● **What to work on**: Set down a faithful copy of every record below, with no images.

● **Extracted entries**:
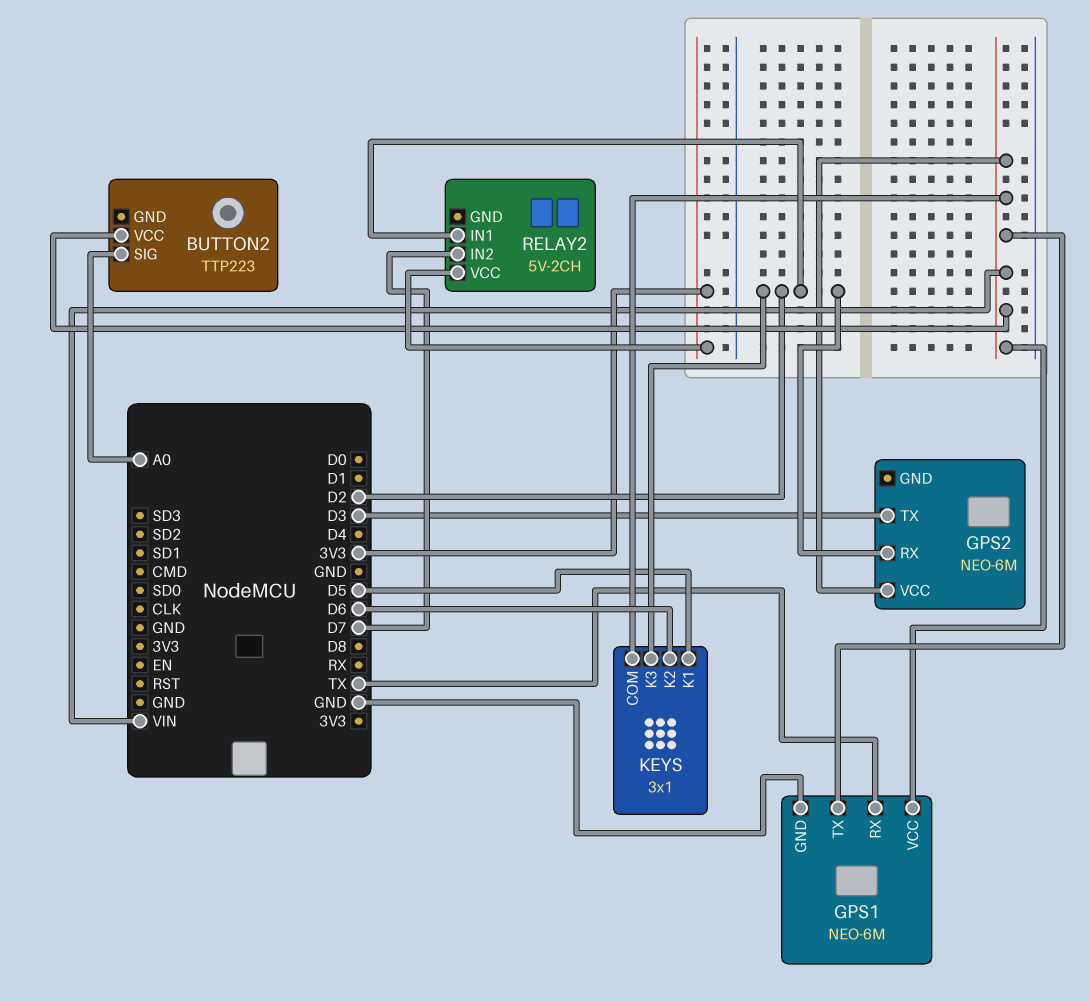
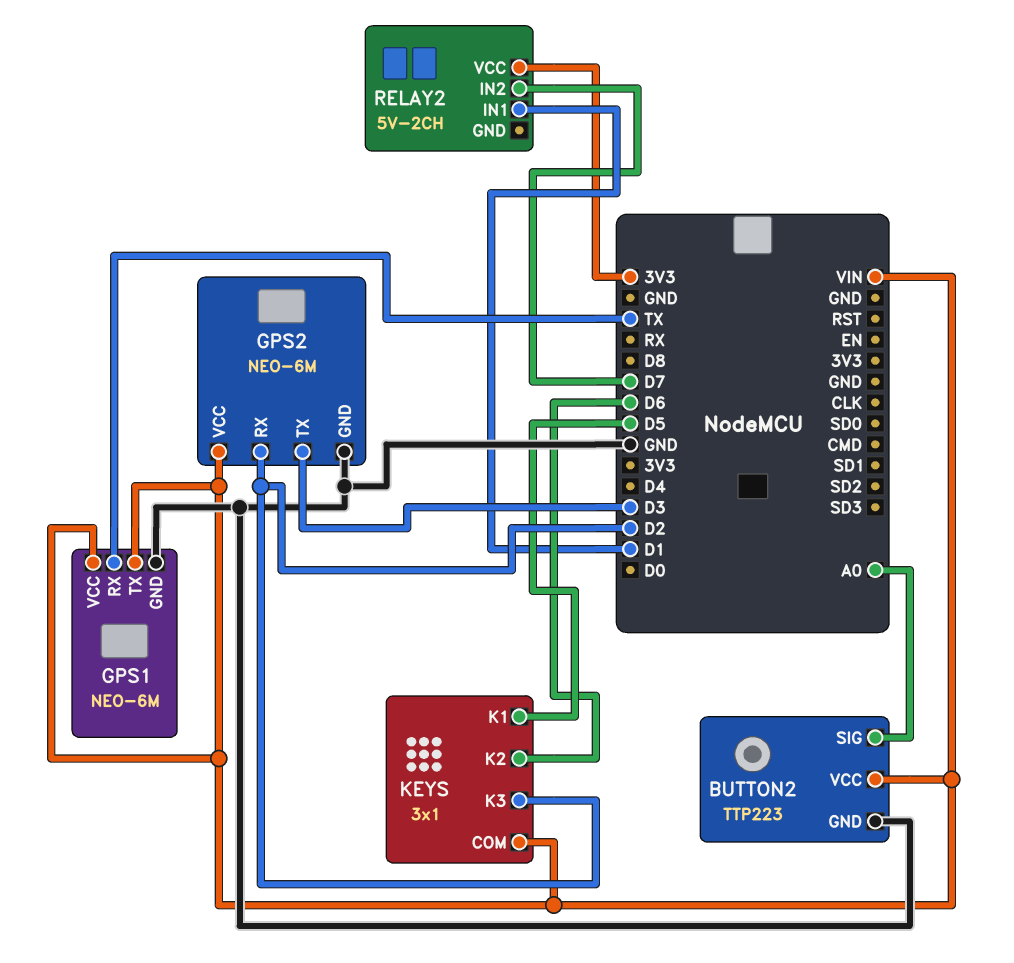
BUTTON2 pin GND: none -> GND
GPS2 pin GND: none -> GND
RELAY2 pin IN1: D2 -> D1

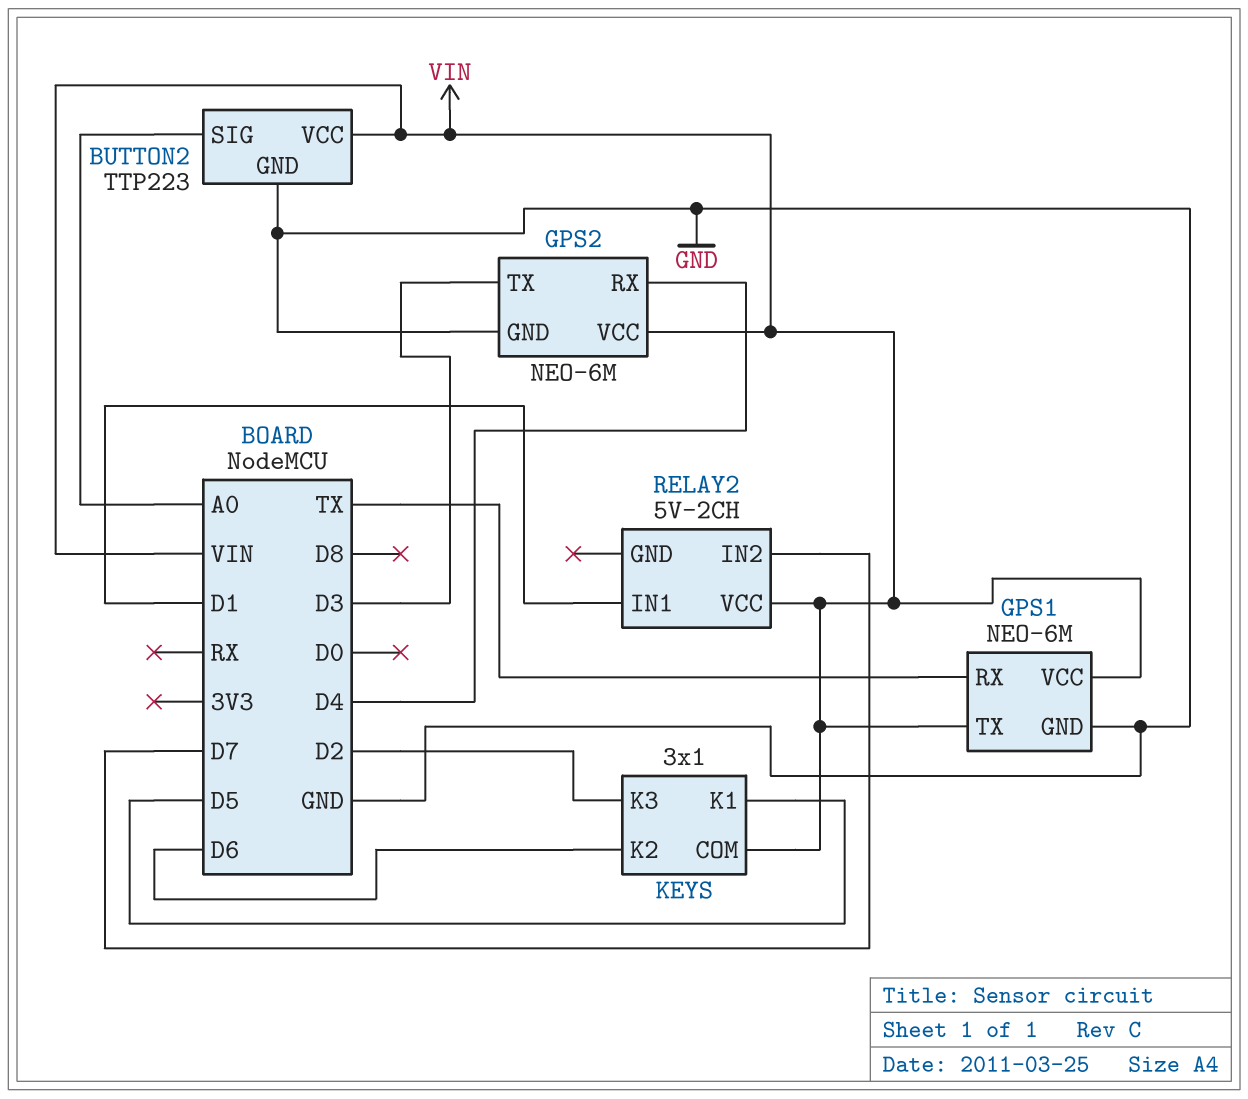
GPS2 pin RX: D2 -> D4
RELAY2 pin VCC: 3V3 -> VIN

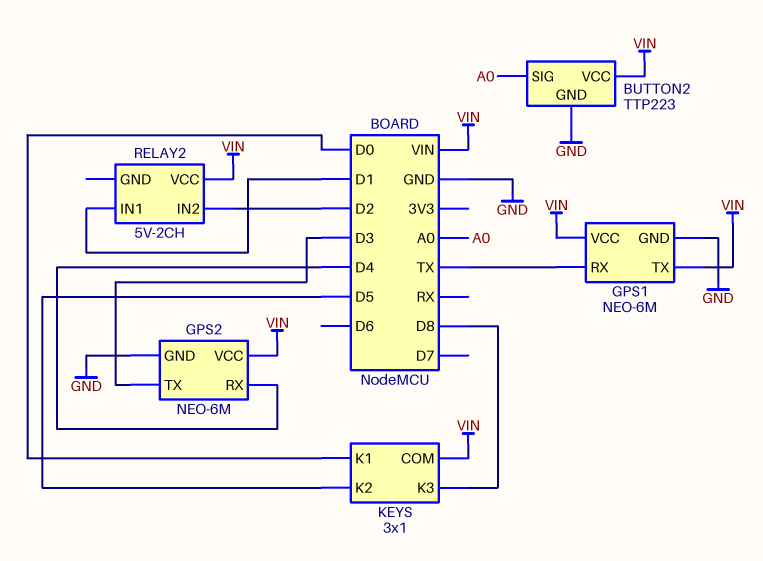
KEYS pin K1: D5 -> D0
KEYS pin K2: D6 -> D5
KEYS pin K3: D2 -> D8
RELAY2 pin IN2: D7 -> D2

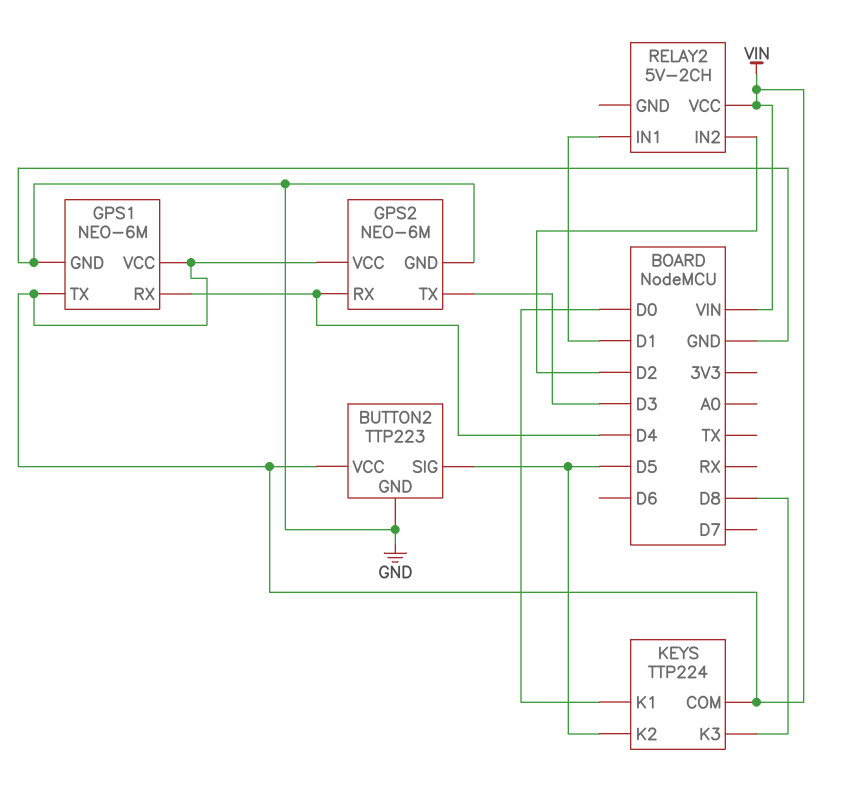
BUTTON2 pin SIG: A0 -> D5
GPS1 pin RX: TX -> D4
KEYS: 3x1 -> TTP224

● **Exercise response**:
BUTTON2 pin GND: none -> GND
GPS2 pin GND: none -> GND
RELAY2 pin IN1: D2 -> D1

GPS2 pin RX: D2 -> D4
RELAY2 pin VCC: 3V3 -> VIN

KEYS pin K1: D5 -> D0
KEYS pin K2: D6 -> D5
KEYS pin K3: D2 -> D8
RELAY2 pin IN2: D7 -> D2

BUTTON2 pin SIG: A0 -> D5
GPS1 pin RX: TX -> D4
KEYS: 3x1 -> TTP224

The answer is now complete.